Data for review:
'''

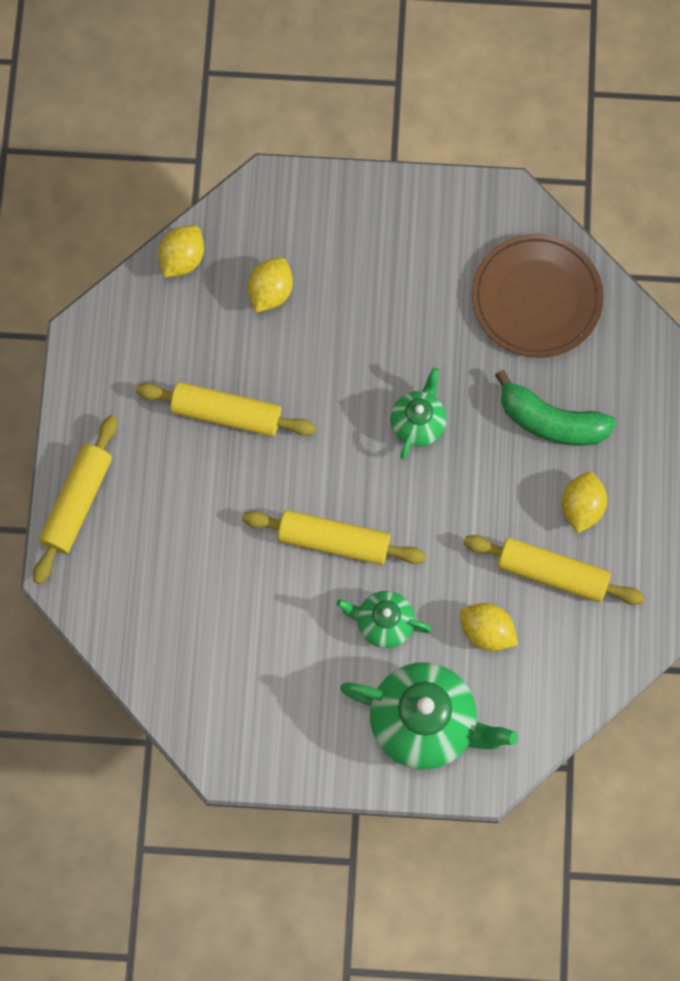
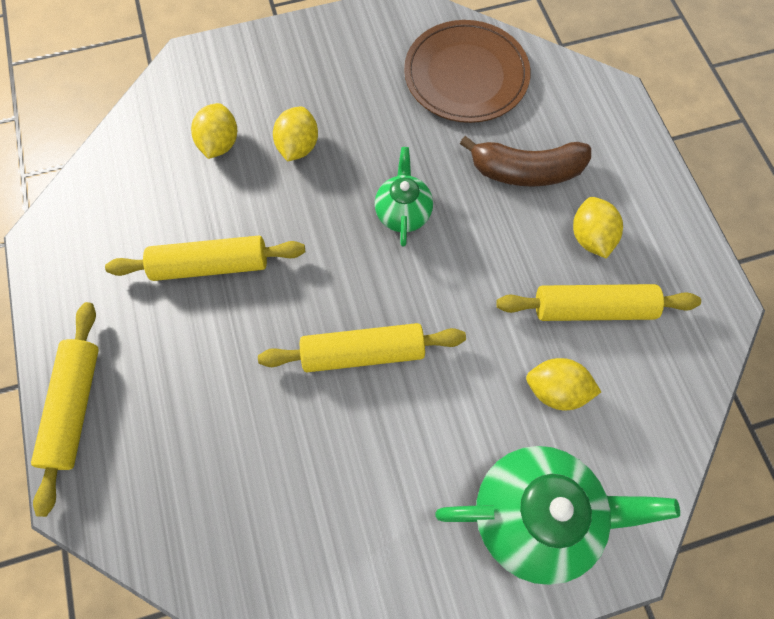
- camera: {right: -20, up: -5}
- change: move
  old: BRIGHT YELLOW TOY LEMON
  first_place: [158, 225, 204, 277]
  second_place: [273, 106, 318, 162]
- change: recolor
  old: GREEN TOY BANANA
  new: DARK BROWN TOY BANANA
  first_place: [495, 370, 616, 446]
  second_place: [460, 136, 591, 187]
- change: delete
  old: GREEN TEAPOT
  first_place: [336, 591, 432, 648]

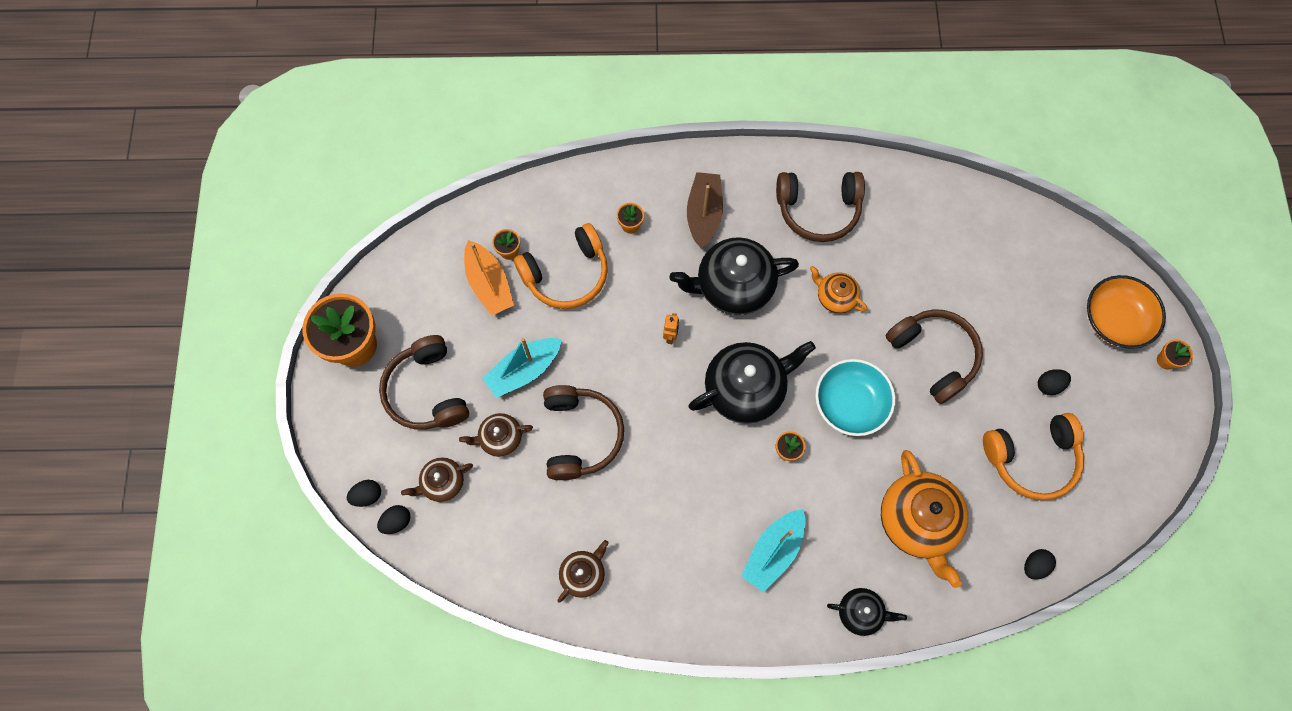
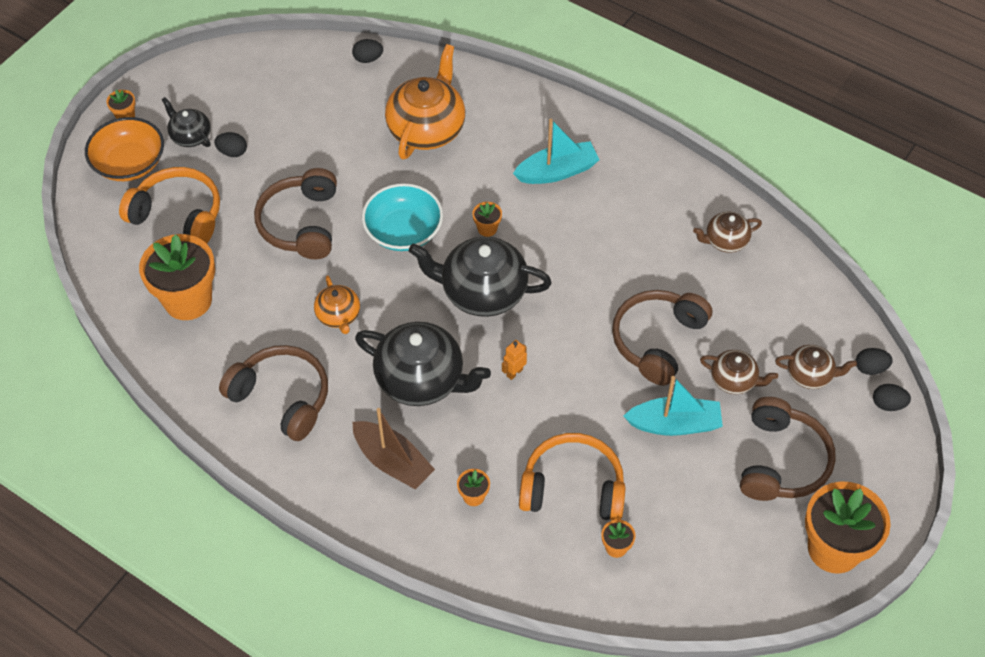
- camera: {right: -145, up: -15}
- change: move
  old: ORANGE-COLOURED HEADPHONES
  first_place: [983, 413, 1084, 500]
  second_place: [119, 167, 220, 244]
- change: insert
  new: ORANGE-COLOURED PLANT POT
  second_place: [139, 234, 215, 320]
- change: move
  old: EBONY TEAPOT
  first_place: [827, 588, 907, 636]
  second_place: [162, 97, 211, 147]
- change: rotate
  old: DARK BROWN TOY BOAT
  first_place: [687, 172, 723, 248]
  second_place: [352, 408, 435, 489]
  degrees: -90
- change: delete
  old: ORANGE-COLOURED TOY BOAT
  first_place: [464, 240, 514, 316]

'''

Instructions for the task:
Could you give the listing again exactly as it stands, minus any pictures?

The answer:
- camera: {right: -20, up: -5}
- change: move
  old: BRIGHT YELLOW TOY LEMON
  first_place: [158, 225, 204, 277]
  second_place: [273, 106, 318, 162]
- change: recolor
  old: GREEN TOY BANANA
  new: DARK BROWN TOY BANANA
  first_place: [495, 370, 616, 446]
  second_place: [460, 136, 591, 187]
- change: delete
  old: GREEN TEAPOT
  first_place: [336, 591, 432, 648]

- camera: {right: -145, up: -15}
- change: move
  old: ORANGE-COLOURED HEADPHONES
  first_place: [983, 413, 1084, 500]
  second_place: [119, 167, 220, 244]
- change: insert
  new: ORANGE-COLOURED PLANT POT
  second_place: [139, 234, 215, 320]
- change: move
  old: EBONY TEAPOT
  first_place: [827, 588, 907, 636]
  second_place: [162, 97, 211, 147]
- change: rotate
  old: DARK BROWN TOY BOAT
  first_place: [687, 172, 723, 248]
  second_place: [352, 408, 435, 489]
  degrees: -90
- change: delete
  old: ORANGE-COLOURED TOY BOAT
  first_place: [464, 240, 514, 316]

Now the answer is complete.